WHAT THE TASK ASKS:
Where a line contains "white carton: 9 -> 10", start there and write out that line and each one after it, word for word, through the final line of the entries; add nothing else.
*** DATASET EXTRACT Section Begins ***
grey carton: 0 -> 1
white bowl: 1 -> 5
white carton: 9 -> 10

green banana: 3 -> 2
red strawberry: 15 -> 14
*** DATASET EXTRACT Section Ends ***
RESULT OF THE TASK:
white carton: 9 -> 10

green banana: 3 -> 2
red strawberry: 15 -> 14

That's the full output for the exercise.